What needs to be done — When you retype the data, keep every word exactly and include none of the pictures.

━━━━━━━━━━━━━━━━

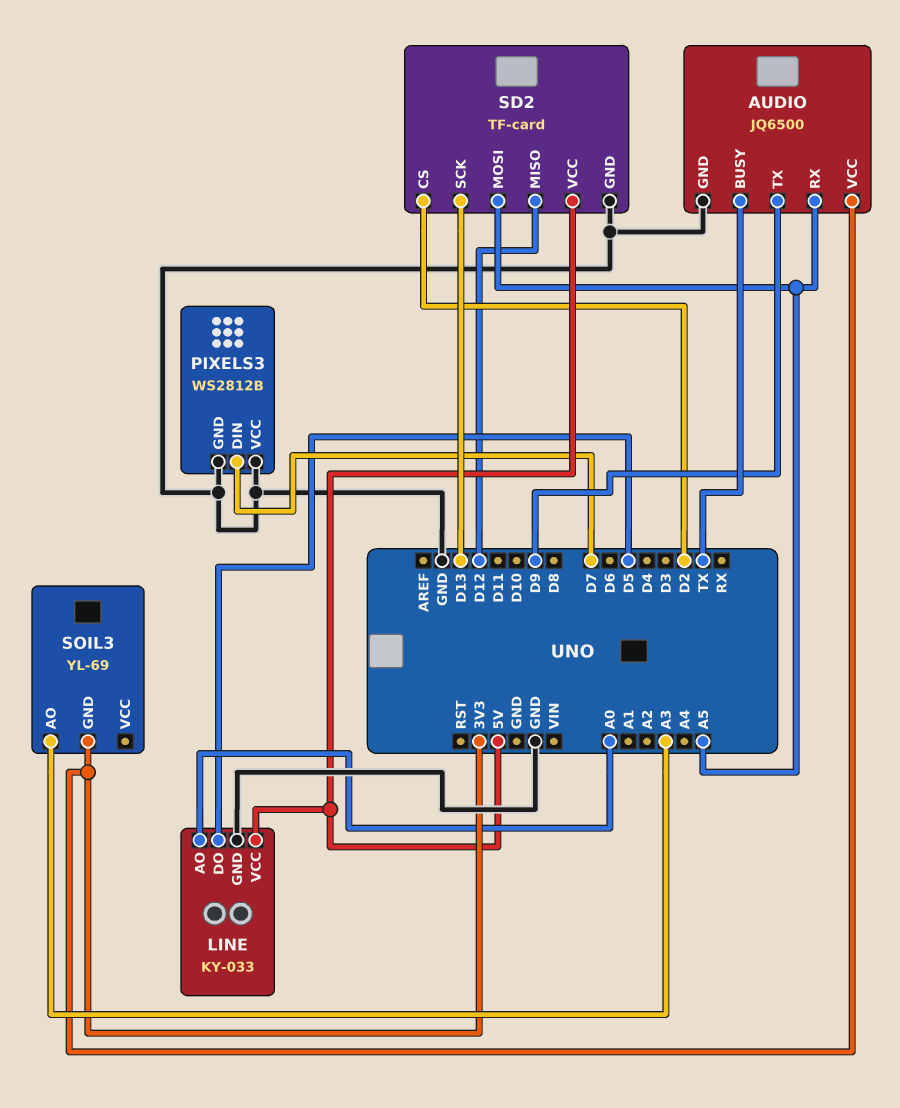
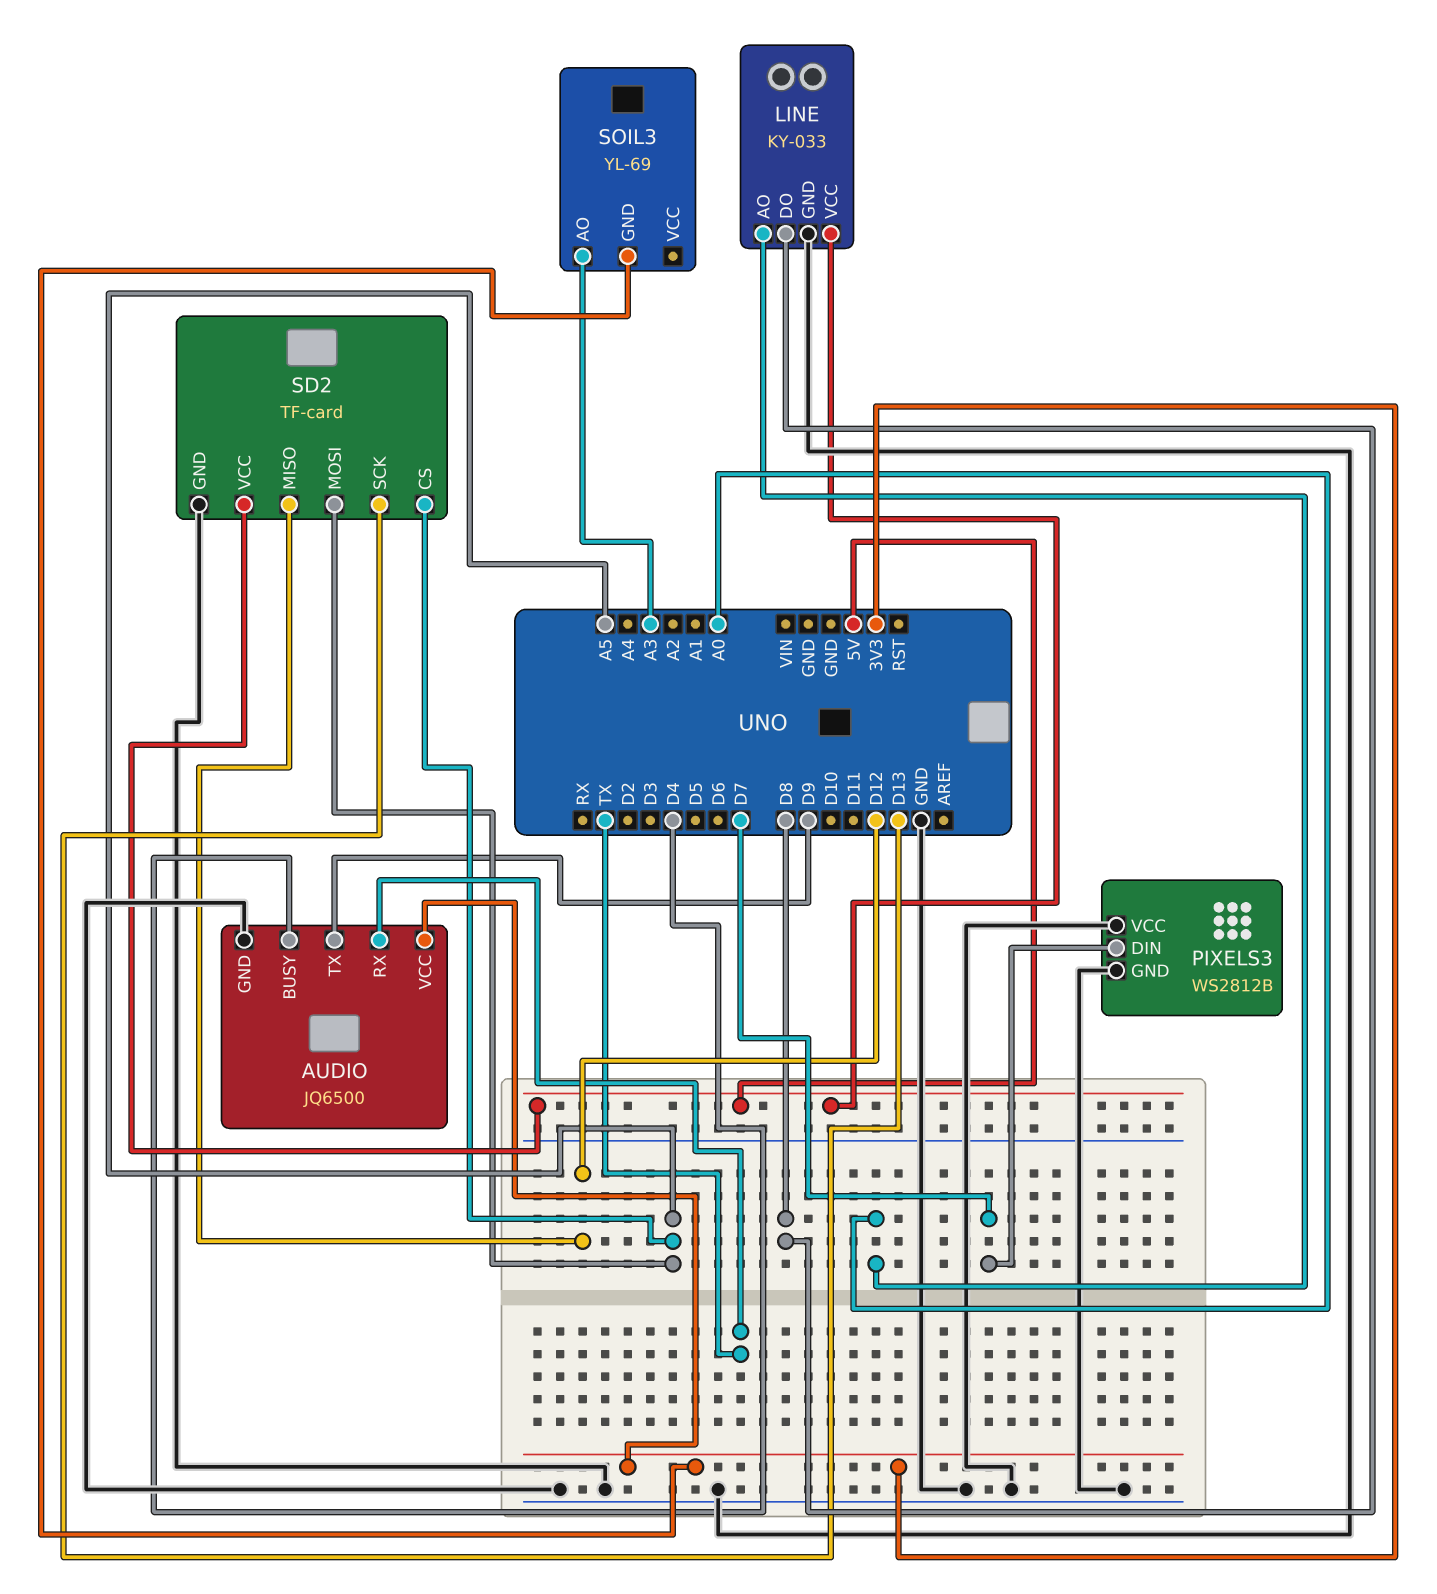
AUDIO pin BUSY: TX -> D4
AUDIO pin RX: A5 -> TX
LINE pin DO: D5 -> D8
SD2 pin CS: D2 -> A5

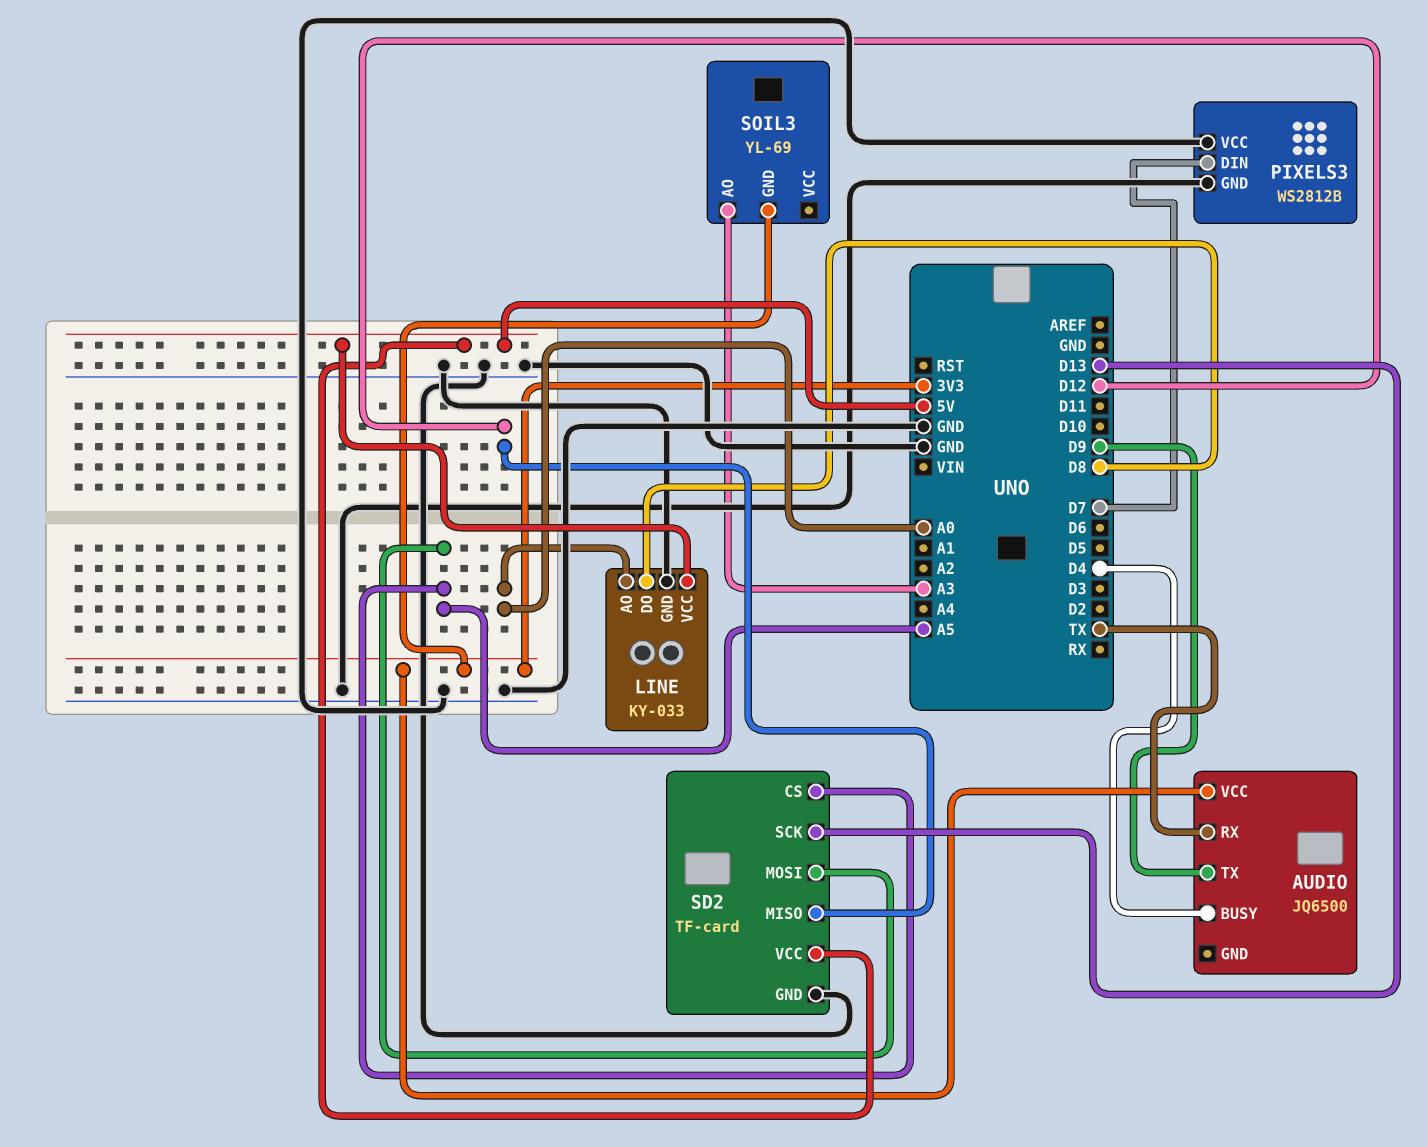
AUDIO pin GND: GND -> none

━━━━━━━━━━━━━━━━

Output of the task —
AUDIO pin BUSY: TX -> D4
AUDIO pin RX: A5 -> TX
LINE pin DO: D5 -> D8
SD2 pin CS: D2 -> A5

AUDIO pin GND: GND -> none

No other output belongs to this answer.